→ The request: Report how many lines in the listing below contain the string "none". Give only the number.

>> Start

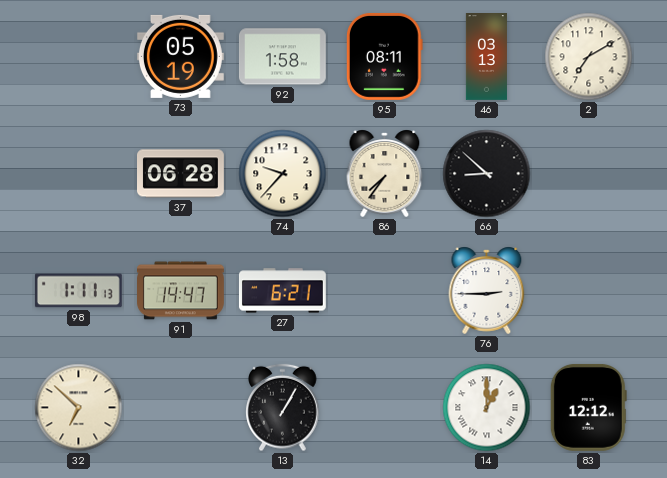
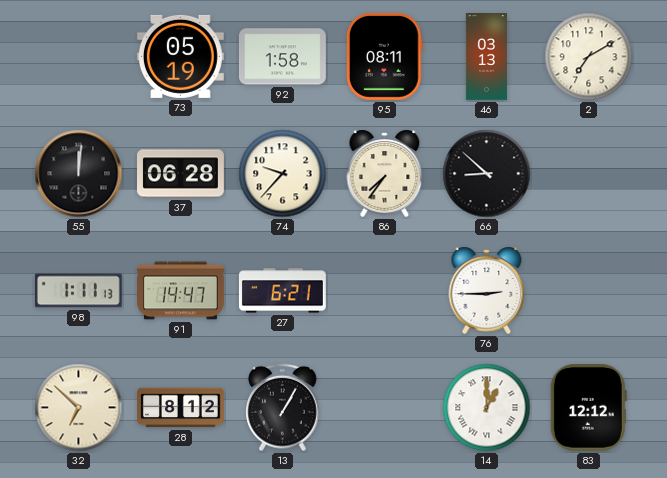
55: none -> 12:01
28: none -> 8:12
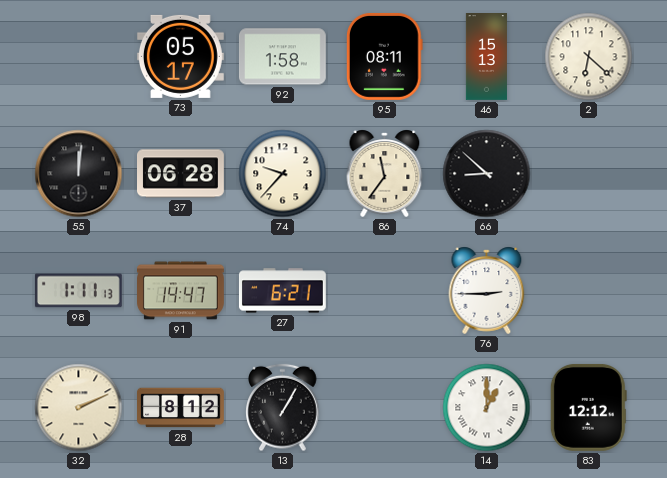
73: 05:19 -> 05:17
46: 03:13 -> 15:13
2: 7:10 -> 6:22
86: 7:36 -> 11:36
32: 6:52 -> 2:11
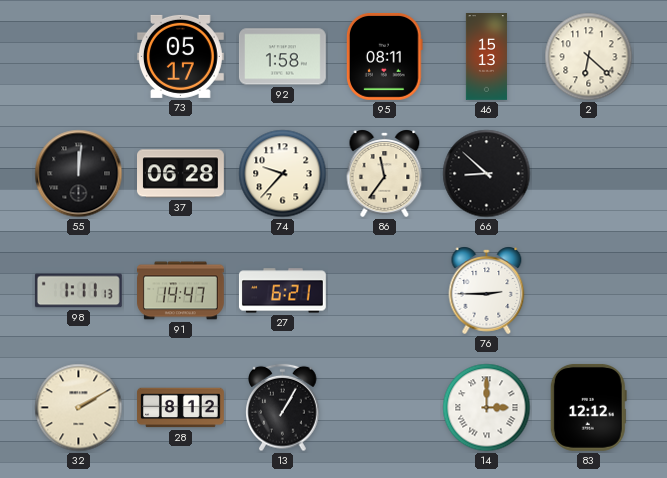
32: 2:11 -> 2:10
14: 1:00 -> 3:00
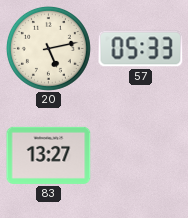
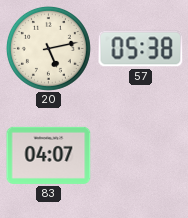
57: 05:33 -> 05:38
83: 13:27 -> 04:07
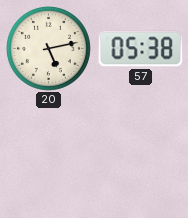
83: 04:07 -> none
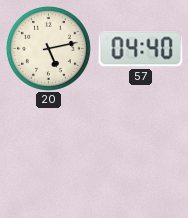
57: 05:38 -> 04:40
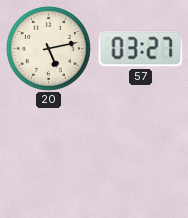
57: 04:40 -> 03:27
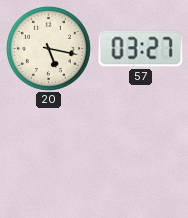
20: 5:13 -> 5:17
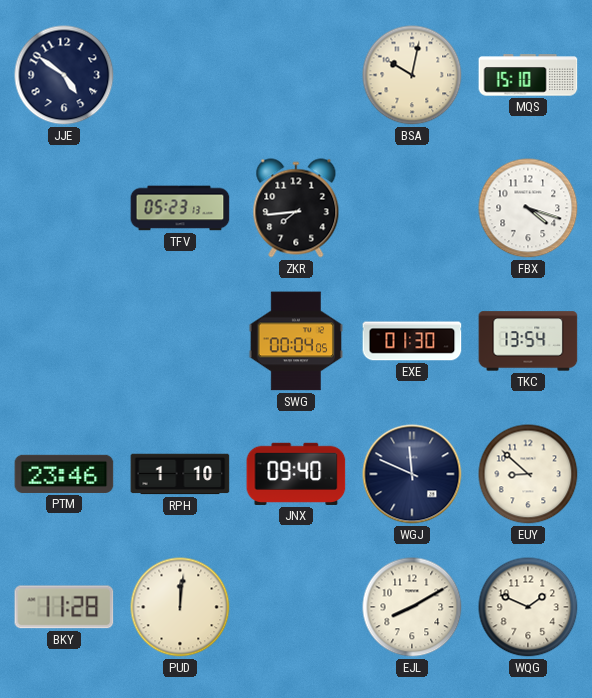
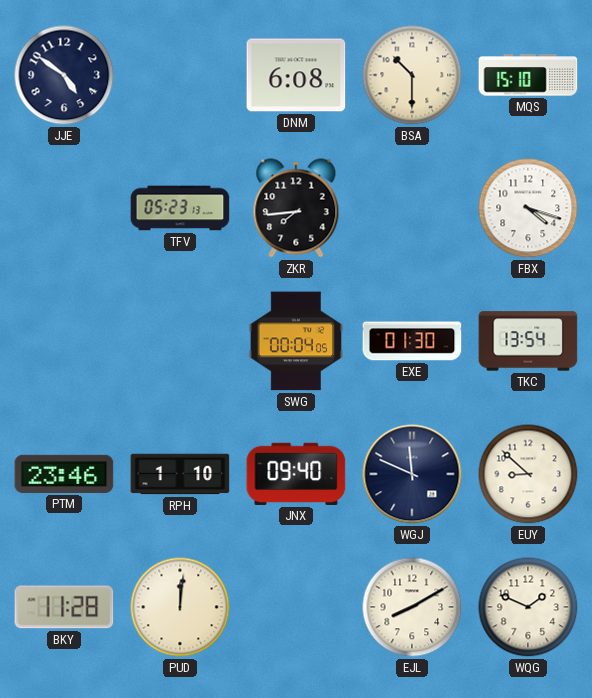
DNM: none -> 6:08
BSA: 10:02 -> 10:30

>> End

→ Written solution: 4